#### [Excerpted records]
----------------
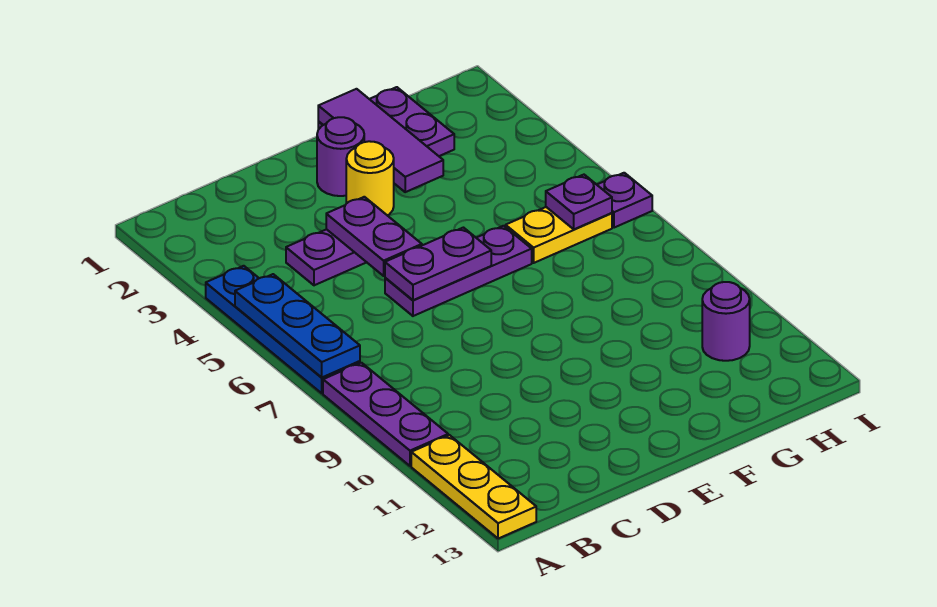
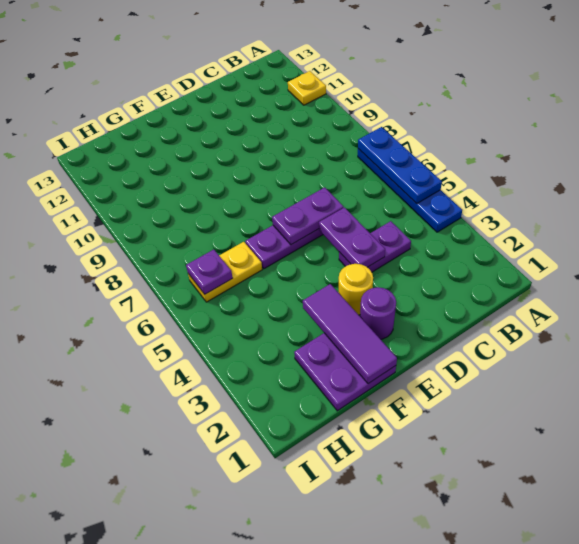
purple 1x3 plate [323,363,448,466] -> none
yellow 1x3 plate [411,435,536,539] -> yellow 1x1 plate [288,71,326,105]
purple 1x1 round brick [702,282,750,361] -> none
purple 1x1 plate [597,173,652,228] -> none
----------------
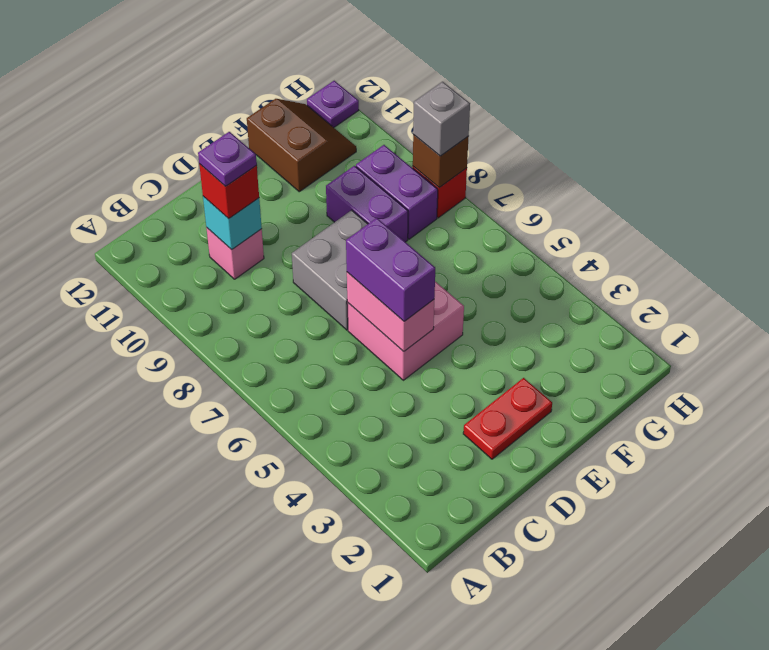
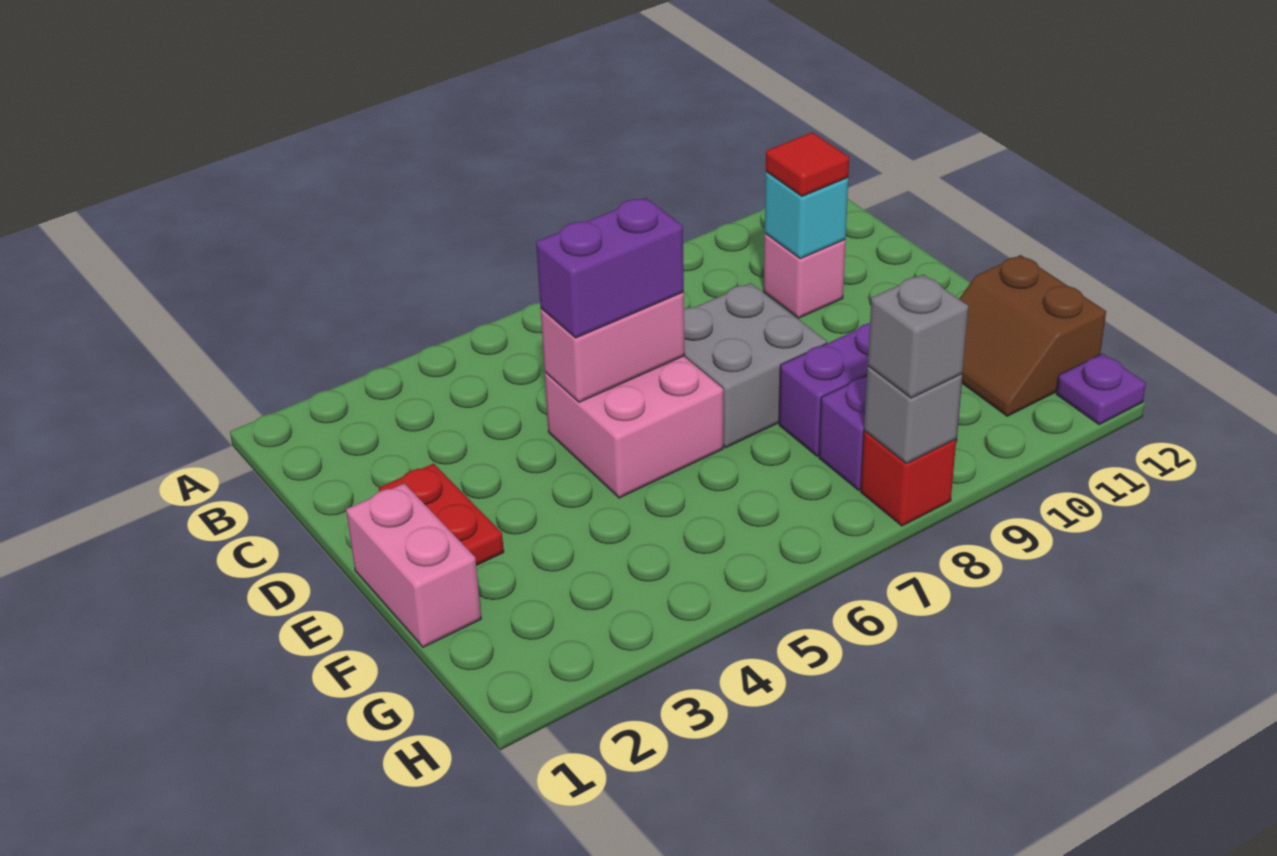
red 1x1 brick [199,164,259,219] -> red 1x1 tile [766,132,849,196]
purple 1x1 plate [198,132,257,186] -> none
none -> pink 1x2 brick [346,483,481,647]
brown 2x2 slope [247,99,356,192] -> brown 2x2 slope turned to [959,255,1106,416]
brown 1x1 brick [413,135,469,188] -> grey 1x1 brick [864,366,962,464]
----------------
#### [Problem to solve]
Among the lines above, find the ones containing "brick" and copy them.

#### [Answer box]
purple 1x1 round brick [702,282,750,361] -> none
red 1x1 brick [199,164,259,219] -> red 1x1 tile [766,132,849,196]
none -> pink 1x2 brick [346,483,481,647]
brown 1x1 brick [413,135,469,188] -> grey 1x1 brick [864,366,962,464]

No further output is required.